Data entries:
__________________________________________________
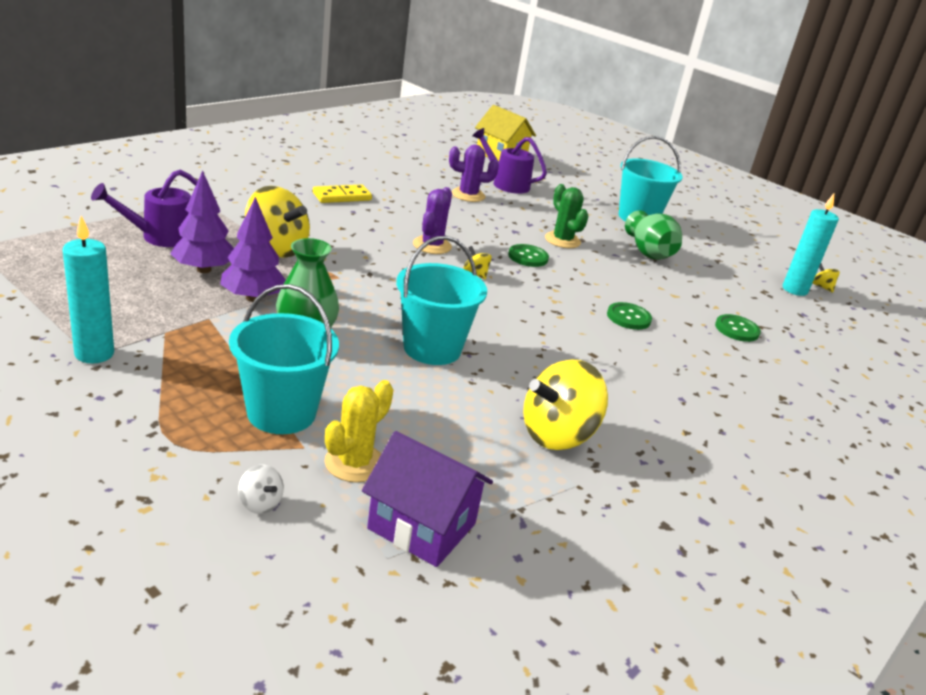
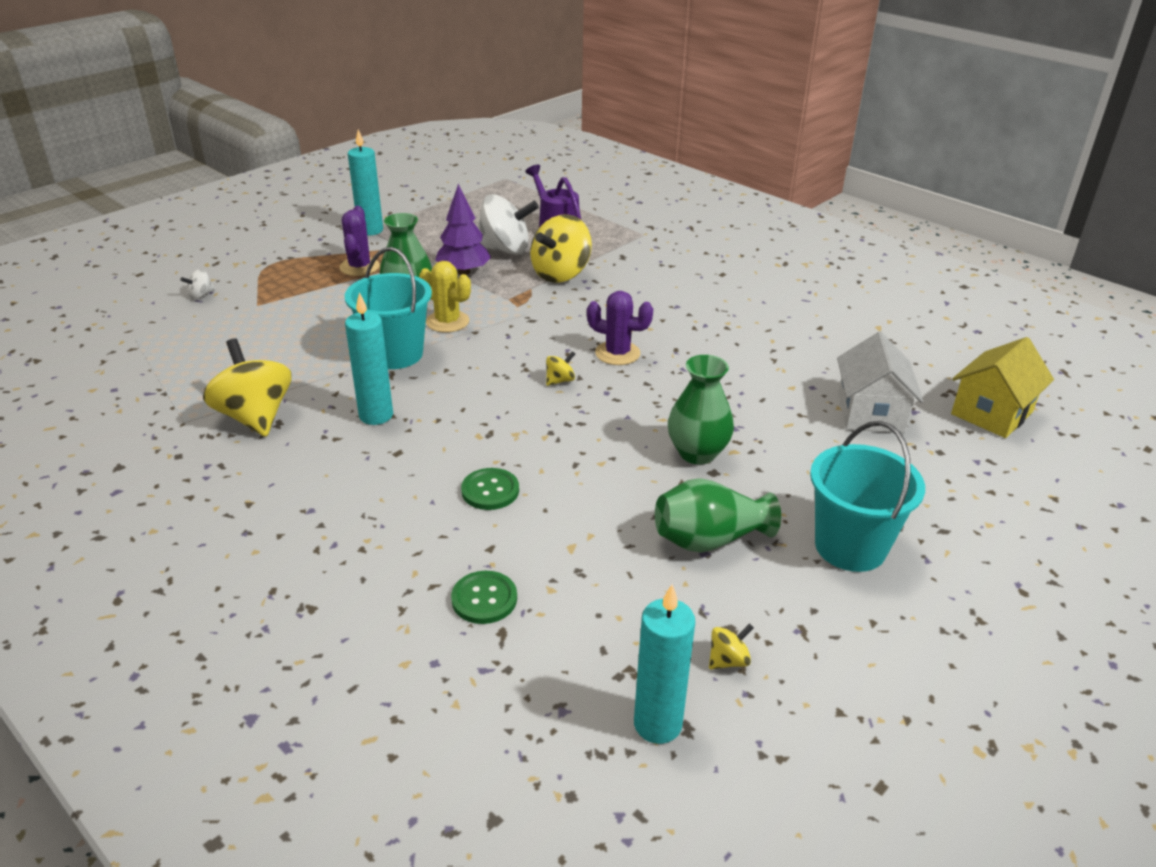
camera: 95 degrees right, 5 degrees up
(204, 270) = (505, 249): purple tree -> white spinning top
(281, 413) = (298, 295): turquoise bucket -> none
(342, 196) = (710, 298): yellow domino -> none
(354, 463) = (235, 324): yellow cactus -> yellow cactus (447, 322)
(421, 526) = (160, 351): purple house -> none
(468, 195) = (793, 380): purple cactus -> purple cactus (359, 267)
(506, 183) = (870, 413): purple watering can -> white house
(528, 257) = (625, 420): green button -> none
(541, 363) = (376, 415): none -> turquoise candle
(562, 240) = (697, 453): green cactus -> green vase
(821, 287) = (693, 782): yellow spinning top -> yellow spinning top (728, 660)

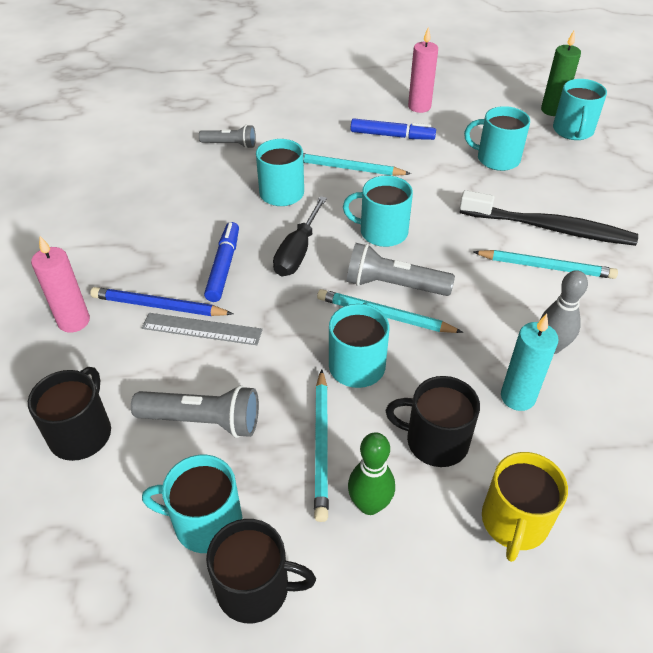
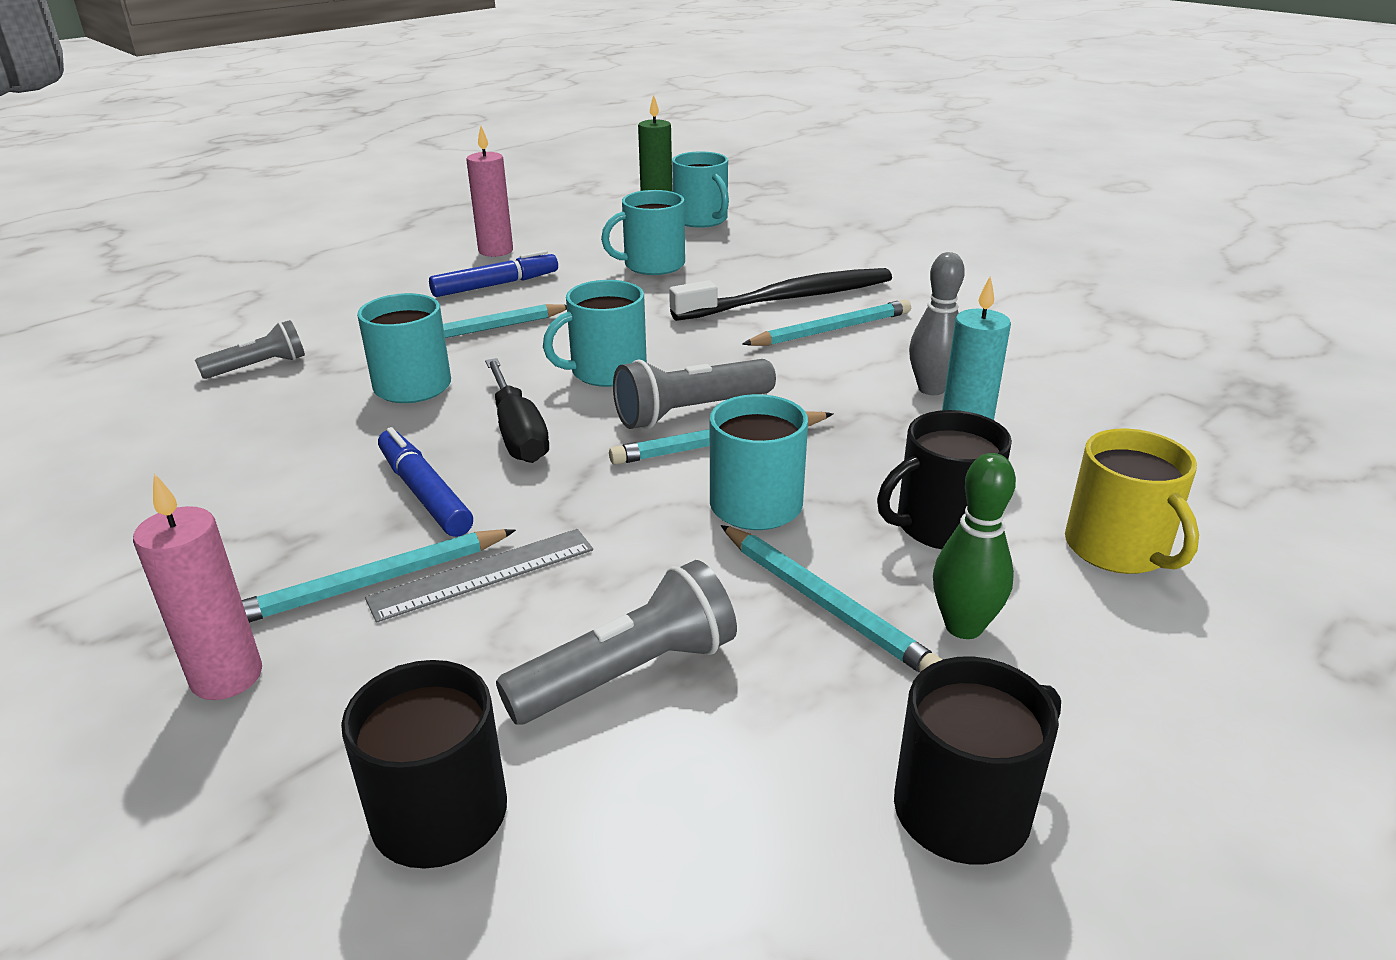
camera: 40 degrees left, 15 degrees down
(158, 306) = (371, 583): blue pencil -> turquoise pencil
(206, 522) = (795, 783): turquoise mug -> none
__________________________________________________
__Your task__:
Across all lines of the data above, count those that contain the word "house", giving the number without further comment.

__Exercise response__:
2